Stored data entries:
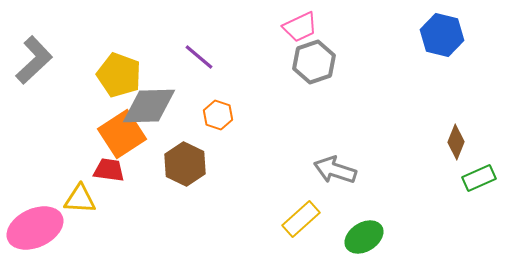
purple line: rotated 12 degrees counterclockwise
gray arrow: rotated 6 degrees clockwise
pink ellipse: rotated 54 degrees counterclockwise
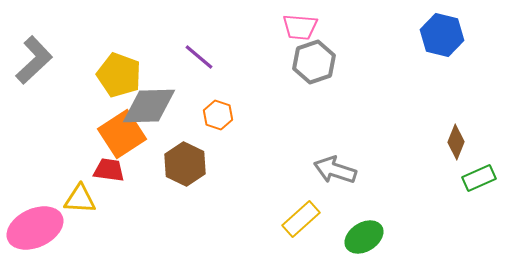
pink trapezoid: rotated 30 degrees clockwise
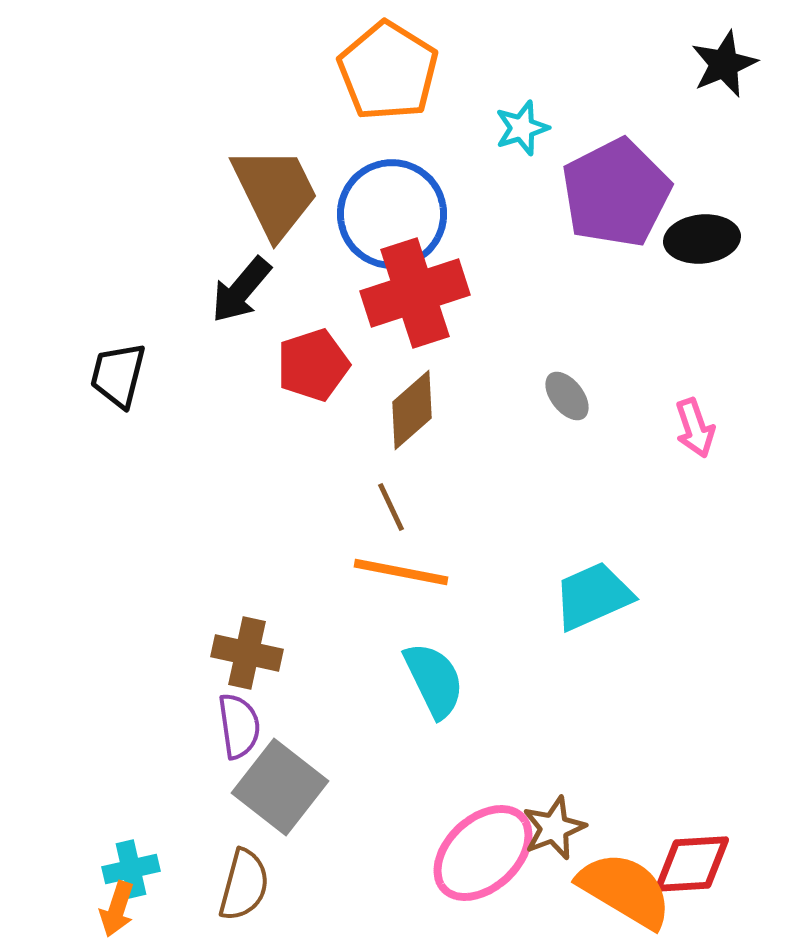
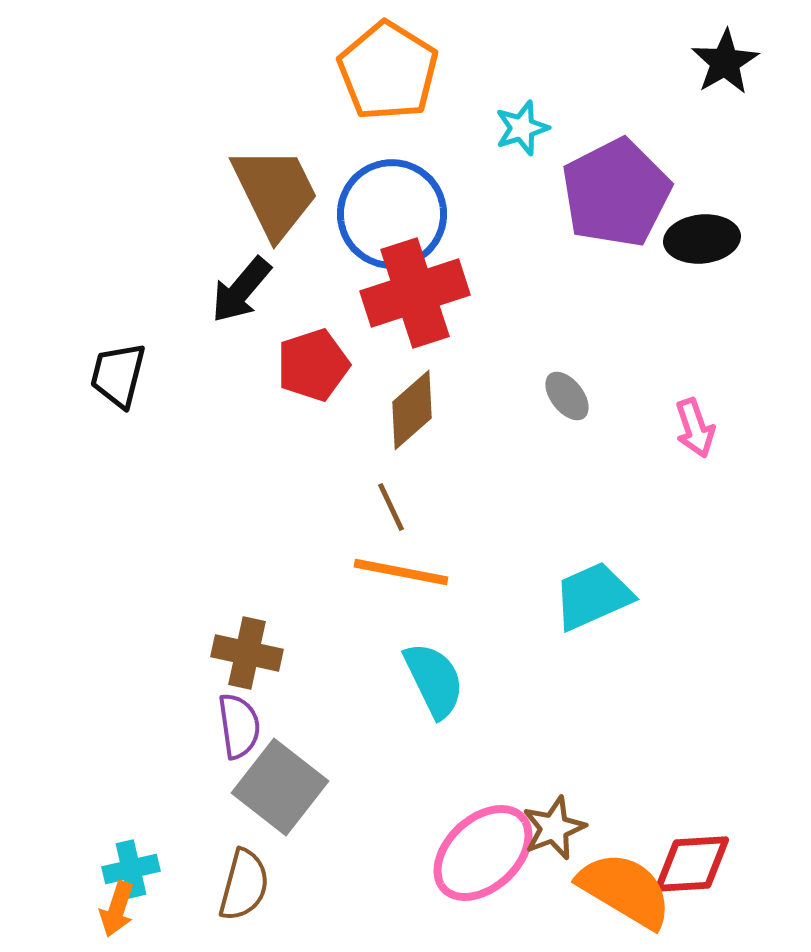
black star: moved 1 px right, 2 px up; rotated 8 degrees counterclockwise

→ **Brief**
Count the lines above that contain the string "counterclockwise", treating uppercase and lowercase as distinct, and give only the number.

→ **Result of the task**
3